Before and after images
______

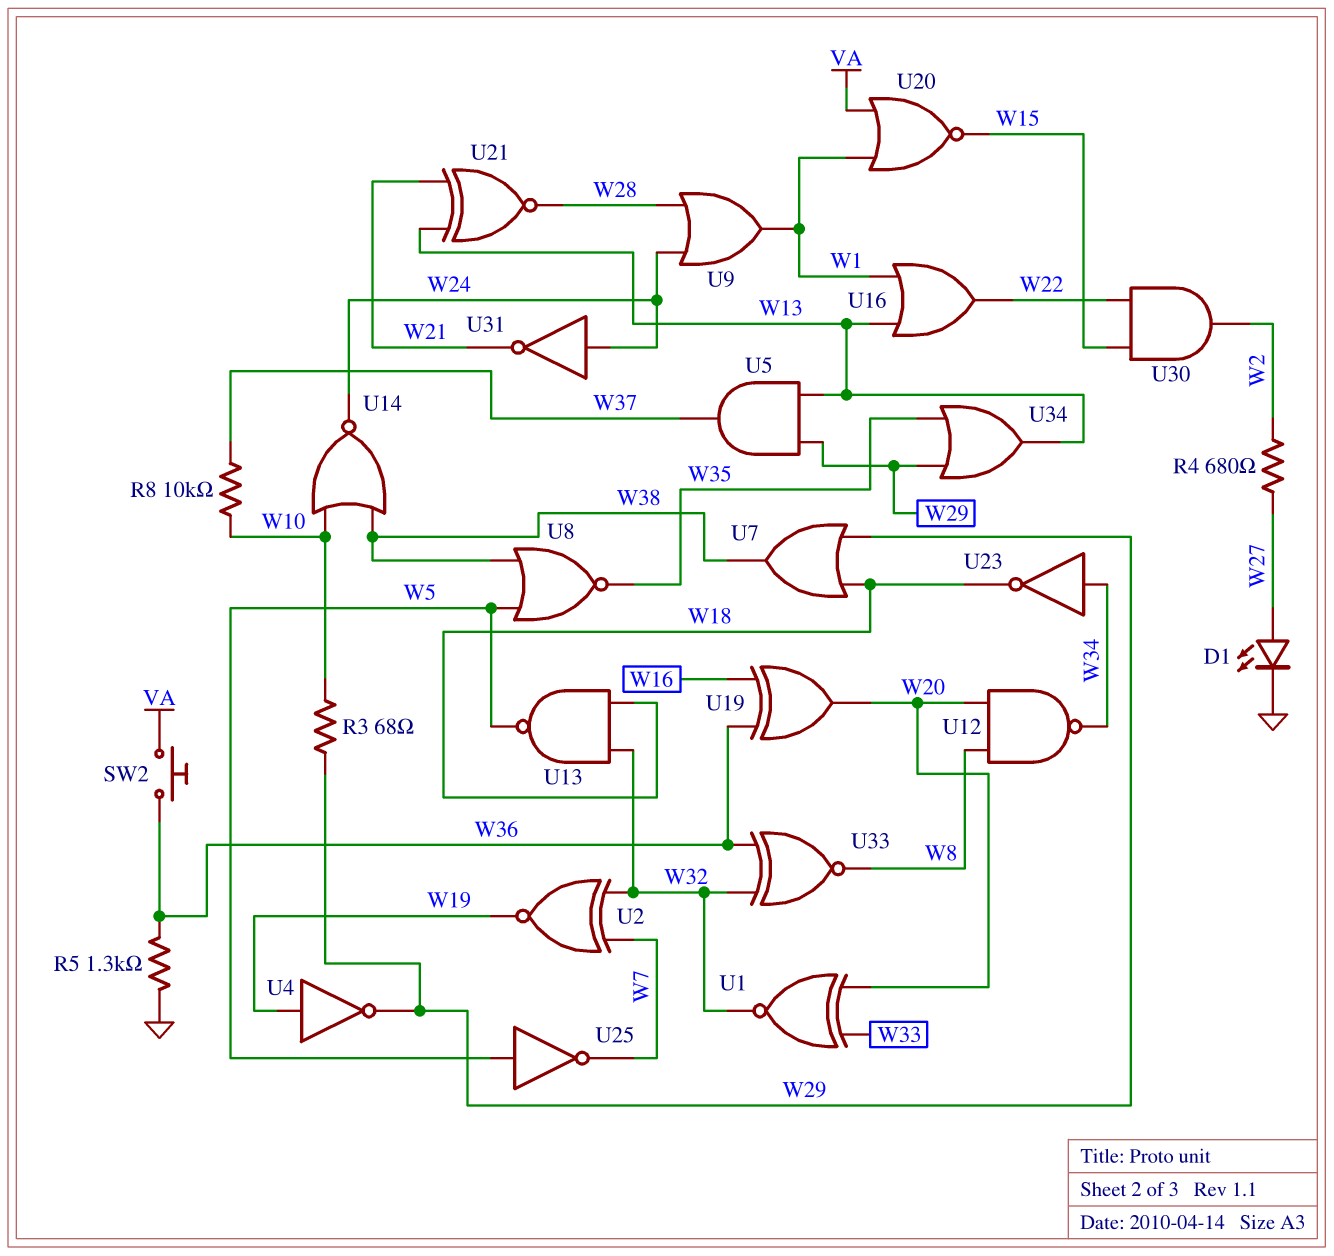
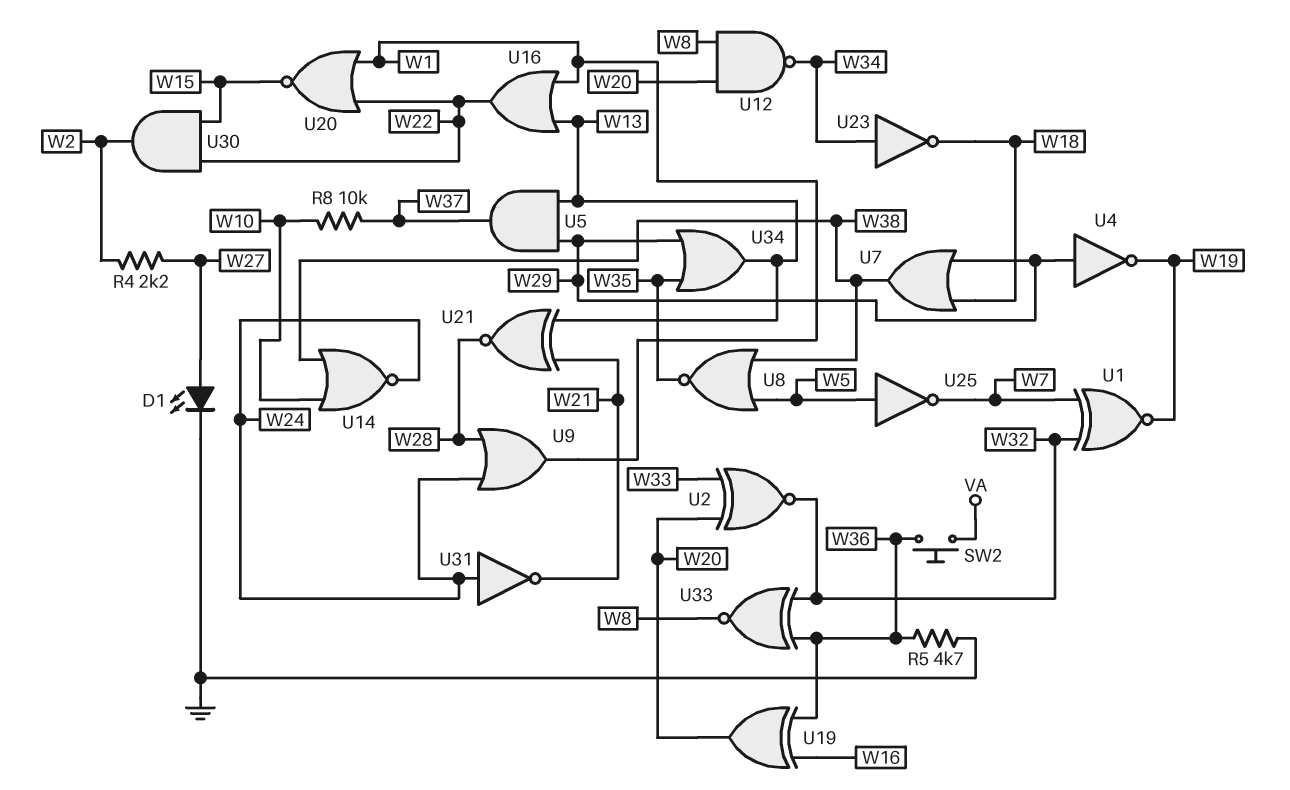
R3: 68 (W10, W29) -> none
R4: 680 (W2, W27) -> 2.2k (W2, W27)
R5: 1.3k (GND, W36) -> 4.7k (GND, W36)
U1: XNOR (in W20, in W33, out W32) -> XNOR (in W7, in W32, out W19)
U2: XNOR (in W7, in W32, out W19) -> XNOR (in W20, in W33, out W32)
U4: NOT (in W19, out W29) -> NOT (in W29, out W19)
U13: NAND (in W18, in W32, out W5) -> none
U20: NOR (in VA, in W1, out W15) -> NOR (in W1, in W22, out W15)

______

__HOW TO COMPLETE THIS TASK__
What you give back should be the lines from the one with "R4: 680 (W2, W27) -> 2.2k (W2, W27)" to the end of the data, copied exactly, both ends included.

__EXERCISE OUTPUT__
R4: 680 (W2, W27) -> 2.2k (W2, W27)
R5: 1.3k (GND, W36) -> 4.7k (GND, W36)
U1: XNOR (in W20, in W33, out W32) -> XNOR (in W7, in W32, out W19)
U2: XNOR (in W7, in W32, out W19) -> XNOR (in W20, in W33, out W32)
U4: NOT (in W19, out W29) -> NOT (in W29, out W19)
U13: NAND (in W18, in W32, out W5) -> none
U20: NOR (in VA, in W1, out W15) -> NOR (in W1, in W22, out W15)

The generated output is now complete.